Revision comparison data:
════
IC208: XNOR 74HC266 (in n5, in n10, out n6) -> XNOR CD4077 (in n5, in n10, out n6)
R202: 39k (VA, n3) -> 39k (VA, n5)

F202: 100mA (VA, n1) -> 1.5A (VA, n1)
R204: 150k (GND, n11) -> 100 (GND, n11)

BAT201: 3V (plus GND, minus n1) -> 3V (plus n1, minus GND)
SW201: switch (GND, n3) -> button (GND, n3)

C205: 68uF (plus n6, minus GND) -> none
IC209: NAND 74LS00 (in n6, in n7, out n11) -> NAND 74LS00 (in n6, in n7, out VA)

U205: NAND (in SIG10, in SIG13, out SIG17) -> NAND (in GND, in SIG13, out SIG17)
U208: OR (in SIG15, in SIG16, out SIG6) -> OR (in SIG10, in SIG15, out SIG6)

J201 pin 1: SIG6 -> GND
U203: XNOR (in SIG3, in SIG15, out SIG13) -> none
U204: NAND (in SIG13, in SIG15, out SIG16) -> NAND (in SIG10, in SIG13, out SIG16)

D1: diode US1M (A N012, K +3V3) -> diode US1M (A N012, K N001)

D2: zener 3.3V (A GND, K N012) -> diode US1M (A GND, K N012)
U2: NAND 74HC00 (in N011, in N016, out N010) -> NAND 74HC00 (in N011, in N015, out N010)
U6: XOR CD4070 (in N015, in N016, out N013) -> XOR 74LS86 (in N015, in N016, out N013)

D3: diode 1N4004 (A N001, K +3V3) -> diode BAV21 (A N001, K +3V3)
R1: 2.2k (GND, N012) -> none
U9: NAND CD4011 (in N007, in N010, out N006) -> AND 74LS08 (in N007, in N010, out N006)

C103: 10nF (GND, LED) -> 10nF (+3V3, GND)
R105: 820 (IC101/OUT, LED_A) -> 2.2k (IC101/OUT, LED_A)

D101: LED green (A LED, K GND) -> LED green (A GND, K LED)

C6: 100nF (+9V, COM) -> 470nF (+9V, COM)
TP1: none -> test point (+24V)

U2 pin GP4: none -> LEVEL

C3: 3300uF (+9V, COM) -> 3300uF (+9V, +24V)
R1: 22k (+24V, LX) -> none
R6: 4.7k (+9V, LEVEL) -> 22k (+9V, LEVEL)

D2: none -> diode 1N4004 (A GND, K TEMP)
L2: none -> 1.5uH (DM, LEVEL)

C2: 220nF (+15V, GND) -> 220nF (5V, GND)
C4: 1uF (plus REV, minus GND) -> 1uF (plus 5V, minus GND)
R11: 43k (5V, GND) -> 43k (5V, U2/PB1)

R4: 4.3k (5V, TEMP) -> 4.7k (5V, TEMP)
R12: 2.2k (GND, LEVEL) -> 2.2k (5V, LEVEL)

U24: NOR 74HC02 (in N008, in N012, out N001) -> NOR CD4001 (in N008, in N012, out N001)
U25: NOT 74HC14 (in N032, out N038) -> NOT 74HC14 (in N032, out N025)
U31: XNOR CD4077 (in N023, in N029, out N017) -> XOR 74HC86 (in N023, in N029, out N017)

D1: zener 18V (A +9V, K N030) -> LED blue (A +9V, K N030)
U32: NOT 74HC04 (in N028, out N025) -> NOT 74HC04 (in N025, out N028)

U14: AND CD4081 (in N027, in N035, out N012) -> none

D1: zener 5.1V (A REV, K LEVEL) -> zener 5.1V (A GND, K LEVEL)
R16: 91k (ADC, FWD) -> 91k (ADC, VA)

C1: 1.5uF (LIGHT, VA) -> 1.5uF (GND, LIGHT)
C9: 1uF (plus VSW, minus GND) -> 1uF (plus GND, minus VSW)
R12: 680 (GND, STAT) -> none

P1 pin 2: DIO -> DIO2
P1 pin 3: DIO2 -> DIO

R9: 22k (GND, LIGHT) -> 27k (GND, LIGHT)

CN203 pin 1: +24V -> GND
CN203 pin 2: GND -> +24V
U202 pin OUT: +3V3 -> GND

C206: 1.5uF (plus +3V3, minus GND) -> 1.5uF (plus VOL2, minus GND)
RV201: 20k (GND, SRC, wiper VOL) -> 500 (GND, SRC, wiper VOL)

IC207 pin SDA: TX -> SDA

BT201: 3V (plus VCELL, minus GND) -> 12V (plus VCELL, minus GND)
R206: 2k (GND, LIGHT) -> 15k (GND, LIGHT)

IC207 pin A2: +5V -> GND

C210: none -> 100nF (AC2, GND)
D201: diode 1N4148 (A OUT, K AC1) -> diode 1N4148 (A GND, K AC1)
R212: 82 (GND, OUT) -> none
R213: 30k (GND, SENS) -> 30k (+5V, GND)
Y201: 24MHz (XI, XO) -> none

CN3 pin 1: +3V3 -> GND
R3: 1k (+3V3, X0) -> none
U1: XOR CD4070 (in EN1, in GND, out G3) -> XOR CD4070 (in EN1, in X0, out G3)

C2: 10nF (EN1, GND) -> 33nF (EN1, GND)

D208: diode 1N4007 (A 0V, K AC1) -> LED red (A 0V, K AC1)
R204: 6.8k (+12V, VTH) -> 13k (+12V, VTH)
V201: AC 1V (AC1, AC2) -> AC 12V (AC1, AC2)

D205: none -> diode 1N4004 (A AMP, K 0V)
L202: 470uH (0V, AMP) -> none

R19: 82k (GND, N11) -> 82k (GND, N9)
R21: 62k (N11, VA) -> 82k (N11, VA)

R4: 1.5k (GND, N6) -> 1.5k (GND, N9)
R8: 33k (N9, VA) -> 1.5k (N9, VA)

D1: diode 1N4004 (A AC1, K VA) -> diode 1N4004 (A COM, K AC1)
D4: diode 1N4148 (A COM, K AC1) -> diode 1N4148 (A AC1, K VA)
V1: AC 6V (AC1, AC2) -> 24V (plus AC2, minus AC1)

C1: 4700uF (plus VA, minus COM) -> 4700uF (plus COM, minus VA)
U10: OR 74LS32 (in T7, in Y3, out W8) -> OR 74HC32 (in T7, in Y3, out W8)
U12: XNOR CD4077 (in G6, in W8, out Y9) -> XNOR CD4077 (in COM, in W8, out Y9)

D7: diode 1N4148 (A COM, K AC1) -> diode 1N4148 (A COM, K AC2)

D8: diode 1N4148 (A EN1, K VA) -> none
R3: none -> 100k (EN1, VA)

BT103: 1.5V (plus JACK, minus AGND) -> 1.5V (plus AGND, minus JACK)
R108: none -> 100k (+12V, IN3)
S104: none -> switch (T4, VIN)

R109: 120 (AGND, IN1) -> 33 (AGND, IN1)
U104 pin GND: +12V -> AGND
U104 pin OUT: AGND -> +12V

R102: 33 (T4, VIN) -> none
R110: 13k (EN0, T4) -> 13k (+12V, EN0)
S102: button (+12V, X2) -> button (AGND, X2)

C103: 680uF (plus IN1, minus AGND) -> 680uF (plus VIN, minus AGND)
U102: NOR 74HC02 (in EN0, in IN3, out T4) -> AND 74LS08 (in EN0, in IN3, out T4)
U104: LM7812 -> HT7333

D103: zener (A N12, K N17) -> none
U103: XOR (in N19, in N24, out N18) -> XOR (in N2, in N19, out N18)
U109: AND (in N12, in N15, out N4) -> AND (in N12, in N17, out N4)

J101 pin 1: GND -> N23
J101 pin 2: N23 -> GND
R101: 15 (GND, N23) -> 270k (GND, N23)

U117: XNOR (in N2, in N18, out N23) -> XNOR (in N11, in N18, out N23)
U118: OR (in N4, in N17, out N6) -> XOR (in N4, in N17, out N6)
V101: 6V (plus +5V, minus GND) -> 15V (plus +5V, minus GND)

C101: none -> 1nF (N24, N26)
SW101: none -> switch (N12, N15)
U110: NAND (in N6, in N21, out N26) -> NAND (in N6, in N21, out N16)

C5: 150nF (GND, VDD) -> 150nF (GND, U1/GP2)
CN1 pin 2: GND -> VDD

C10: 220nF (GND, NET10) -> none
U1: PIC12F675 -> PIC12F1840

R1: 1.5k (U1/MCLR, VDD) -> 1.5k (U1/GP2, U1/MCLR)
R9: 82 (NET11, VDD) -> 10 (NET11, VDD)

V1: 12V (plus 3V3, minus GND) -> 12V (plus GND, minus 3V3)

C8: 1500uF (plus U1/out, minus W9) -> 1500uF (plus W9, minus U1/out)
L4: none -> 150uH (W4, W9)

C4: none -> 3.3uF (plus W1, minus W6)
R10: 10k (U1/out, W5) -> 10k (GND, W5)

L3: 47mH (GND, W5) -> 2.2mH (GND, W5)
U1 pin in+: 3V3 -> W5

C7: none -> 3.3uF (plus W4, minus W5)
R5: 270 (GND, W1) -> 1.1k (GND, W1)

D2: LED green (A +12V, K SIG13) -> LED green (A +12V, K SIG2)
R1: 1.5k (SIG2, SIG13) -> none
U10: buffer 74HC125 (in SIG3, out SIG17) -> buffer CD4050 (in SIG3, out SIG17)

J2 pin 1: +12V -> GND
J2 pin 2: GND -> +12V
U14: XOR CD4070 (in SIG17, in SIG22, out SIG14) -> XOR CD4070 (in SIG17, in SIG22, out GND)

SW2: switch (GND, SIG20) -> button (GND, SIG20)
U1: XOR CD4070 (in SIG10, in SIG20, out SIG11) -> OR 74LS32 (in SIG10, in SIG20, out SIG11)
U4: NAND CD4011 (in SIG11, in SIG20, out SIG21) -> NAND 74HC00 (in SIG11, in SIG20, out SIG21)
════
Assigned task – Copy out, in full, each line above that has the word "switch" in it.

Answer –
SW201: switch (GND, n3) -> button (GND, n3)
S104: none -> switch (T4, VIN)
SW101: none -> switch (N12, N15)
SW2: switch (GND, SIG20) -> button (GND, SIG20)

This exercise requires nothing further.